Exercise.
The task for the listing below is to write out exactly the lines starting at the one containing "C2: 4.7nF (GND, RAMP) -> 4.7nF (5V, GND)" and ending at the one containing "C6: 220pF (FILT, GND) -> 15uF (FILT, GND)", both included. Pictures are to be omitted.
***** Dataset records *****
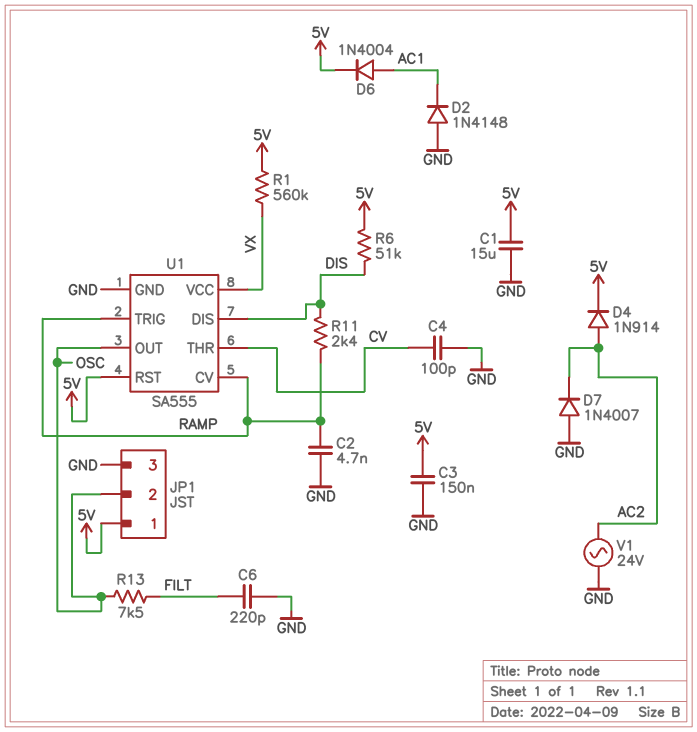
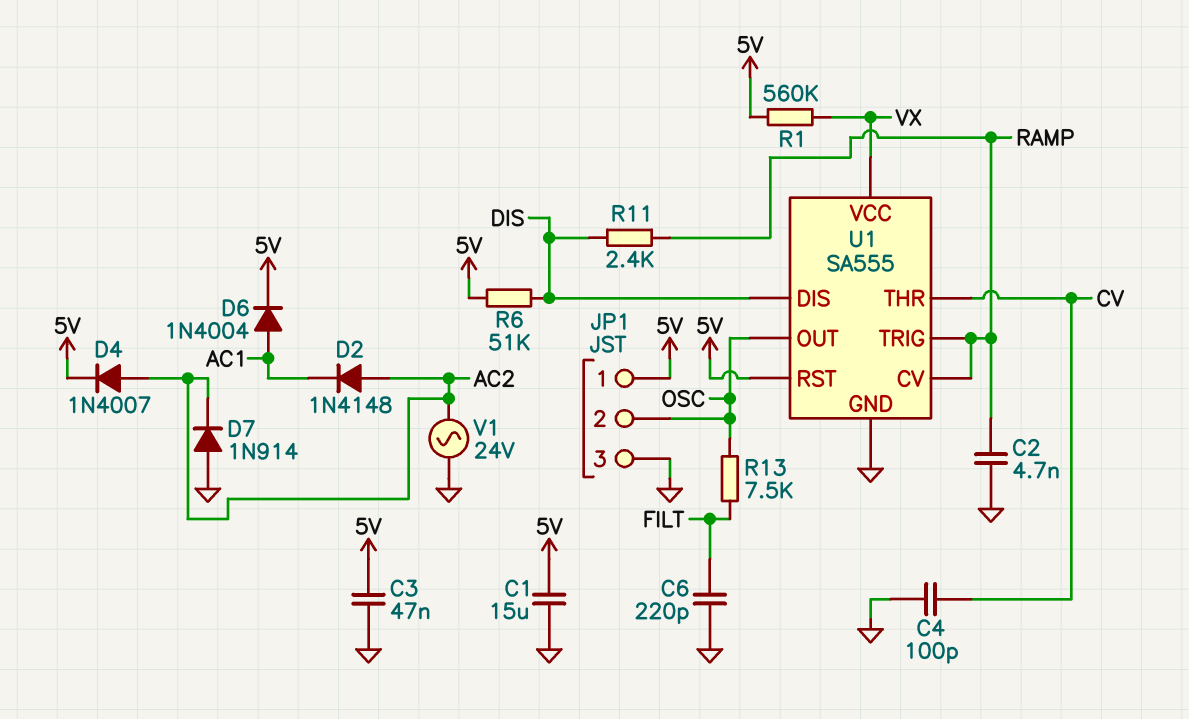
C3: 150nF (5V, GND) -> 47nF (5V, GND)
D2: diode 1N4148 (A GND, K AC1) -> diode 1N4148 (A AC2, K AC1)
D4: diode 1N914 (A AC2, K 5V) -> diode 1N4007 (A AC2, K 5V)
D7: diode 1N4007 (A GND, K AC2) -> diode 1N914 (A GND, K AC2)

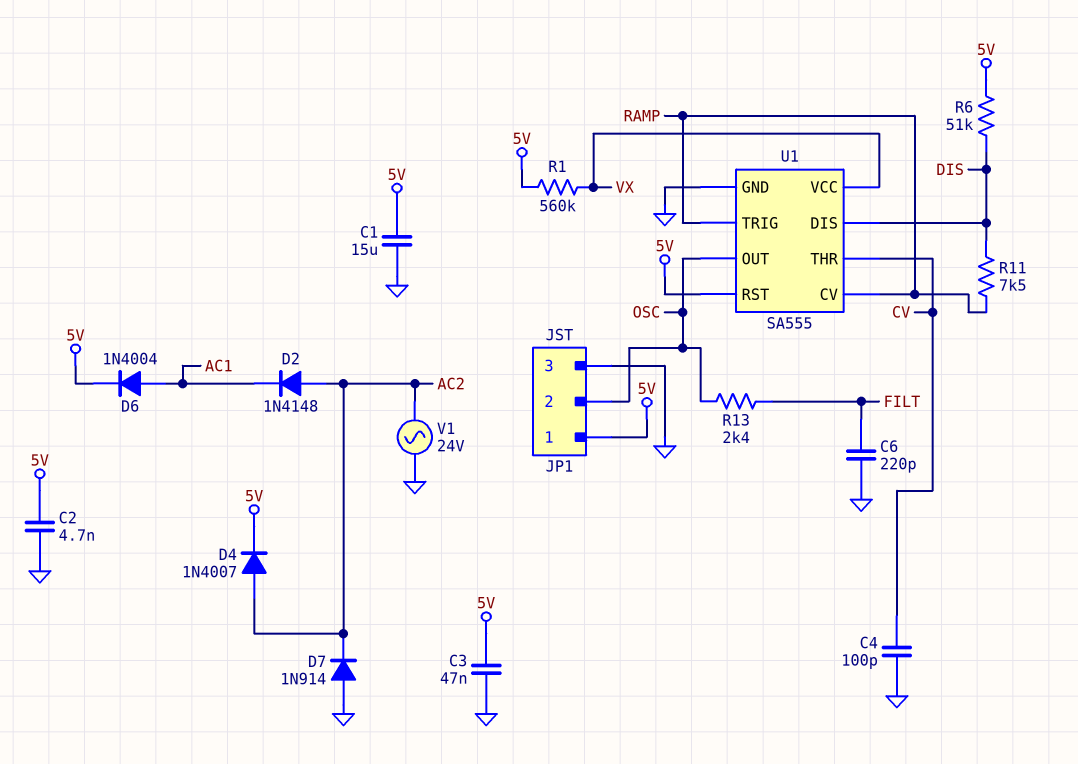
C2: 4.7nF (GND, RAMP) -> 4.7nF (5V, GND)
R11: 2.4k (DIS, RAMP) -> 7.5k (DIS, RAMP)
R13: 7.5k (FILT, OSC) -> 2.4k (FILT, OSC)

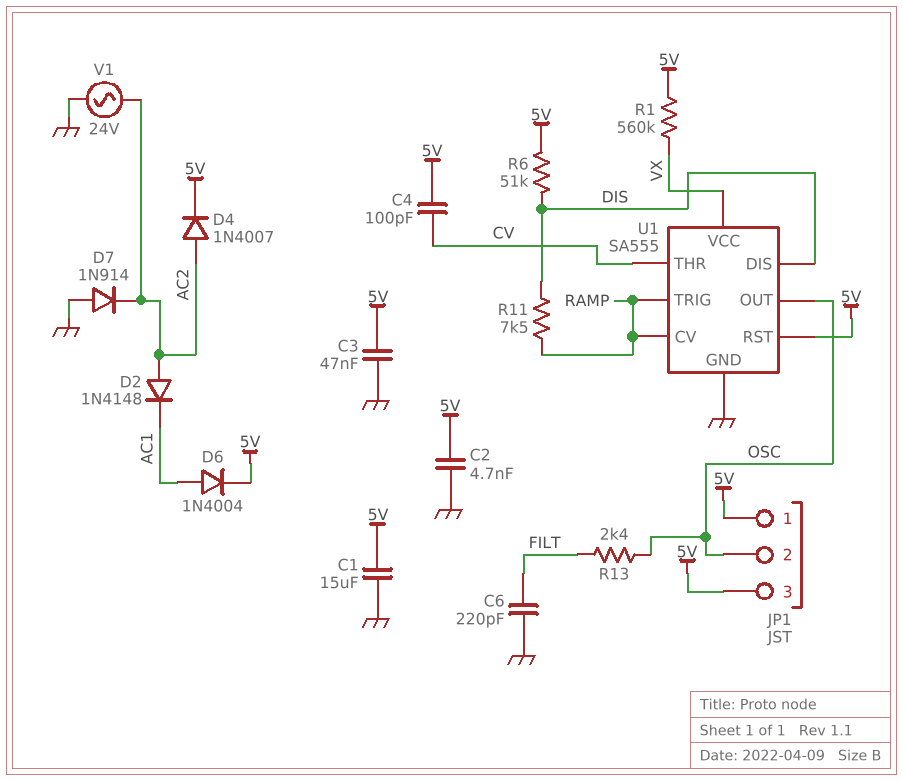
C4: 100pF (CV, GND) -> 100pF (5V, CV)
JP1 pin 3: GND -> 5V

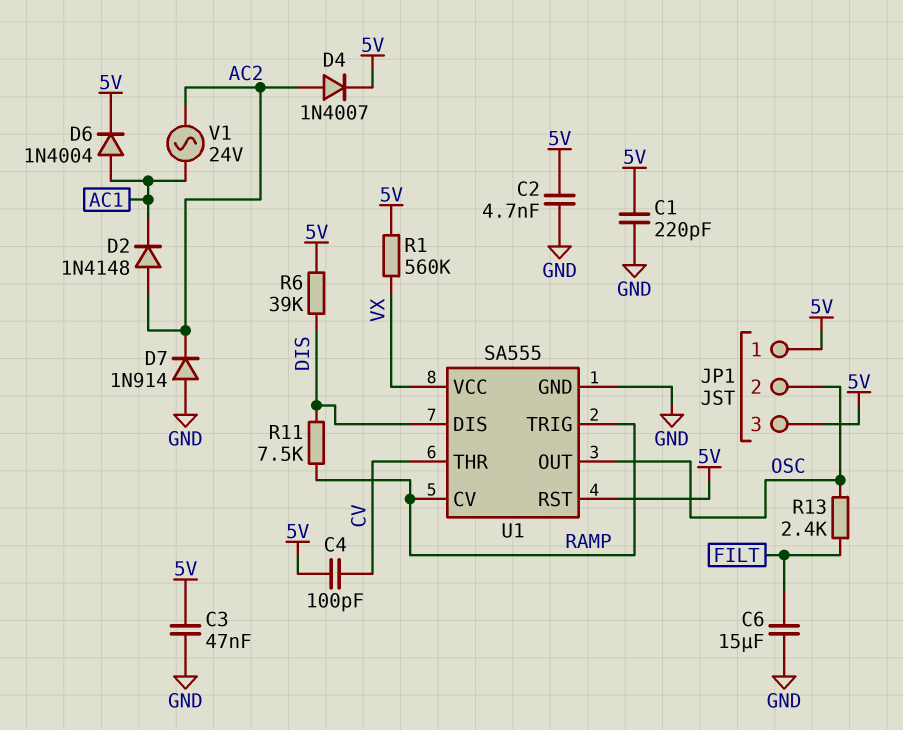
C1: 15uF (5V, GND) -> 220pF (5V, GND)
C6: 220pF (FILT, GND) -> 15uF (FILT, GND)
R6: 51k (5V, DIS) -> 39k (5V, DIS)
V1: AC 24V (AC2, GND) -> AC 24V (AC1, AC2)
*****
Solution for this problem.
C2: 4.7nF (GND, RAMP) -> 4.7nF (5V, GND)
R11: 2.4k (DIS, RAMP) -> 7.5k (DIS, RAMP)
R13: 7.5k (FILT, OSC) -> 2.4k (FILT, OSC)

C4: 100pF (CV, GND) -> 100pF (5V, CV)
JP1 pin 3: GND -> 5V

C1: 15uF (5V, GND) -> 220pF (5V, GND)
C6: 220pF (FILT, GND) -> 15uF (FILT, GND)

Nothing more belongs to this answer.